=== INFORMATION ===

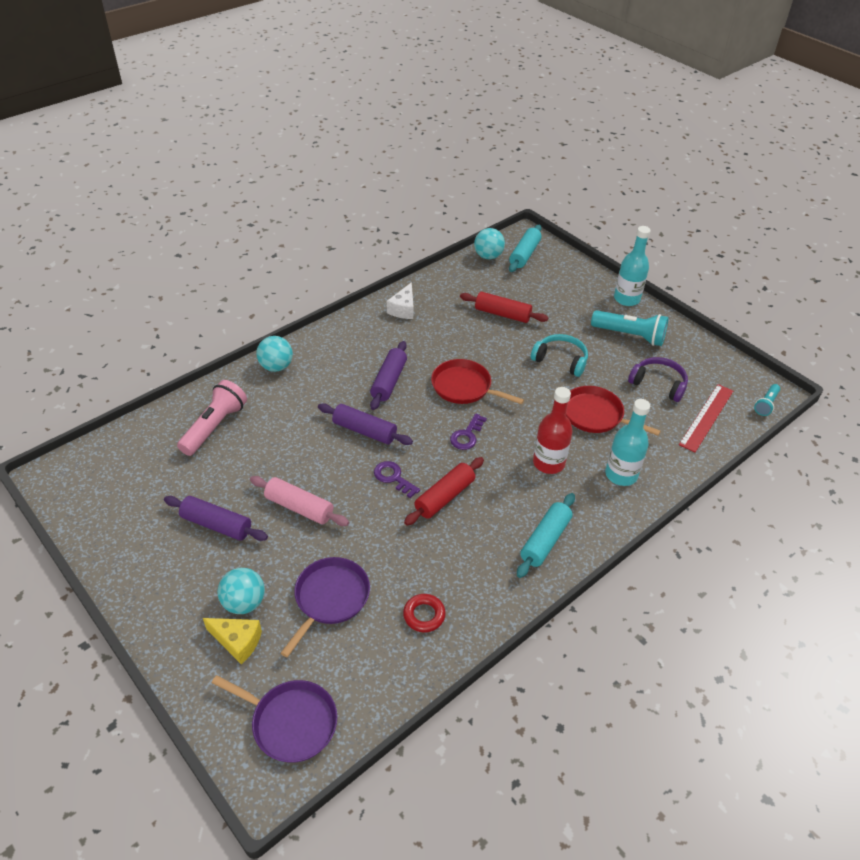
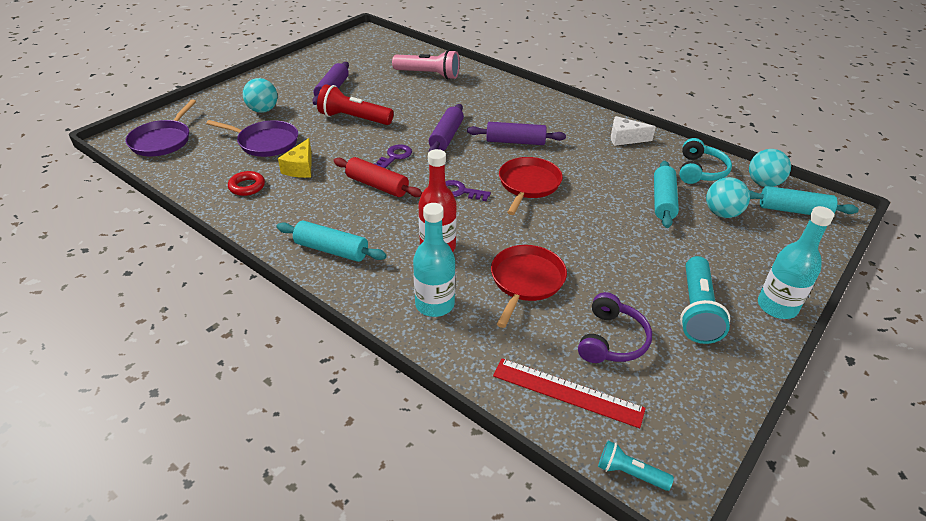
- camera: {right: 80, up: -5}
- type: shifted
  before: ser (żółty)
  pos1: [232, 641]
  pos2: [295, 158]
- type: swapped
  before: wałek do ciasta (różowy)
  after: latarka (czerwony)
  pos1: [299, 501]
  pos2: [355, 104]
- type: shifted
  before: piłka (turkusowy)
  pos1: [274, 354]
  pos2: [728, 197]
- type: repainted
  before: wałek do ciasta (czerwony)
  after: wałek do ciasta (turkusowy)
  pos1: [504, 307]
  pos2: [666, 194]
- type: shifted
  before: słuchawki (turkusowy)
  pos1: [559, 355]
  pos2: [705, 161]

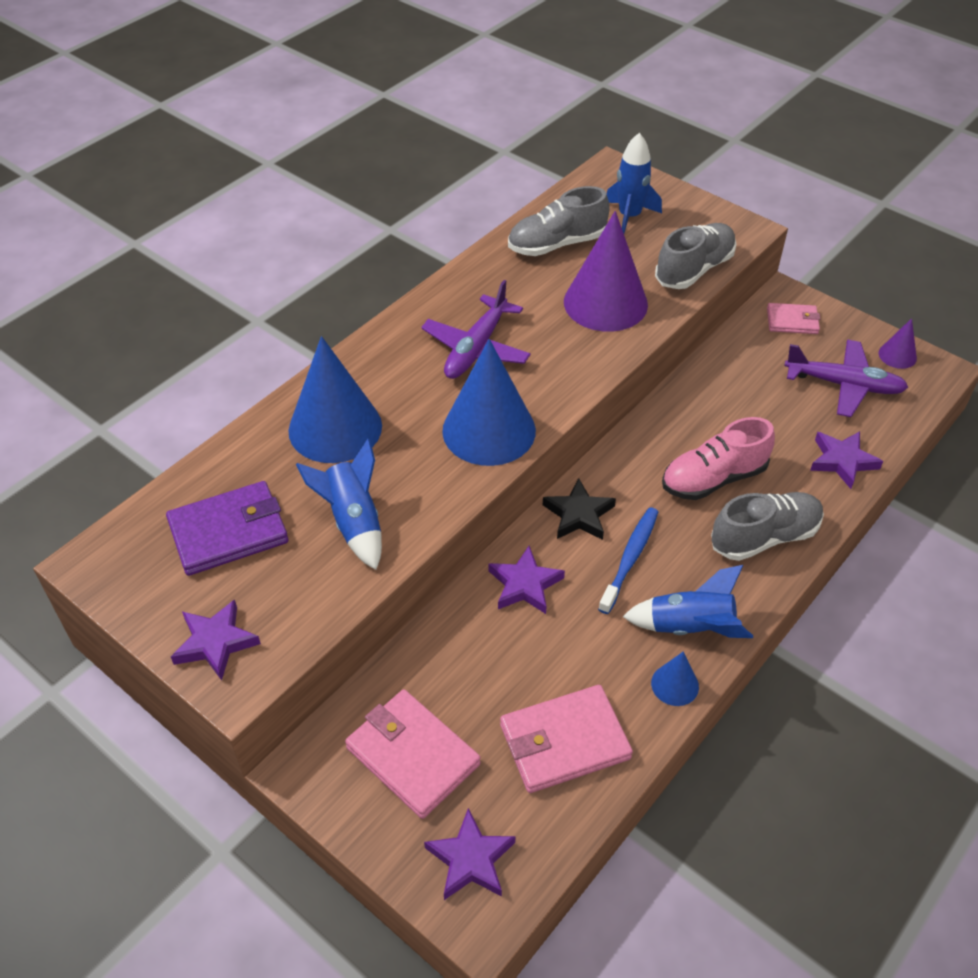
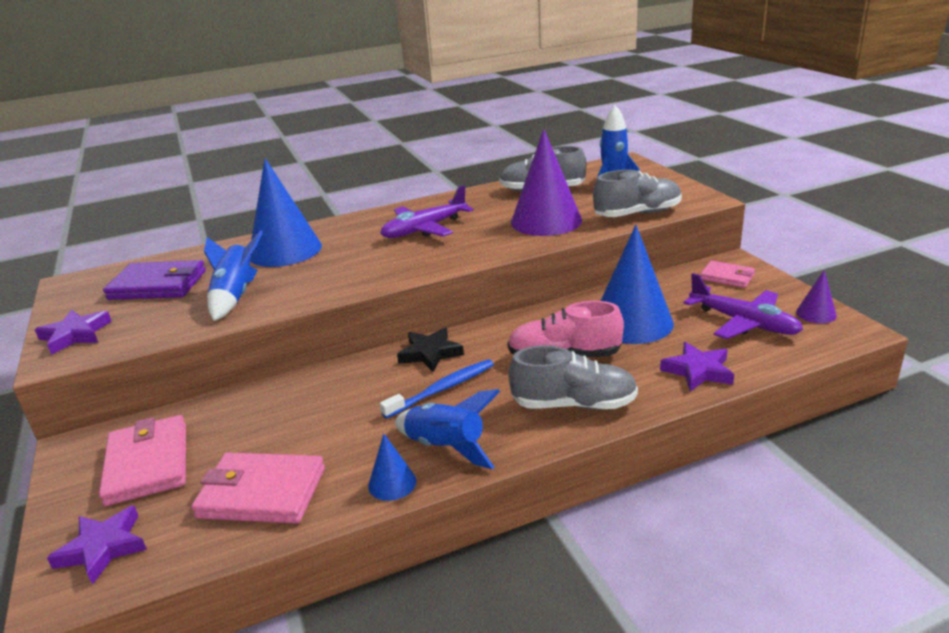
- camera: {right: 30, up: -20}
- type: shifted
  before: stożek (niebieski)
  pos1: [489, 402]
  pos2: [637, 284]
- type: gone
  before: gwiazda (fioletowy)
  pos1: [527, 580]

===

§ AIM OF THE TASK
Search the data above for the word "ciasta". Copy each line it is in.

§ SOLUTION TO THE PROBLEM
  before: wałek do ciasta (różowy)
  before: wałek do ciasta (czerwony)
  after: wałek do ciasta (turkusowy)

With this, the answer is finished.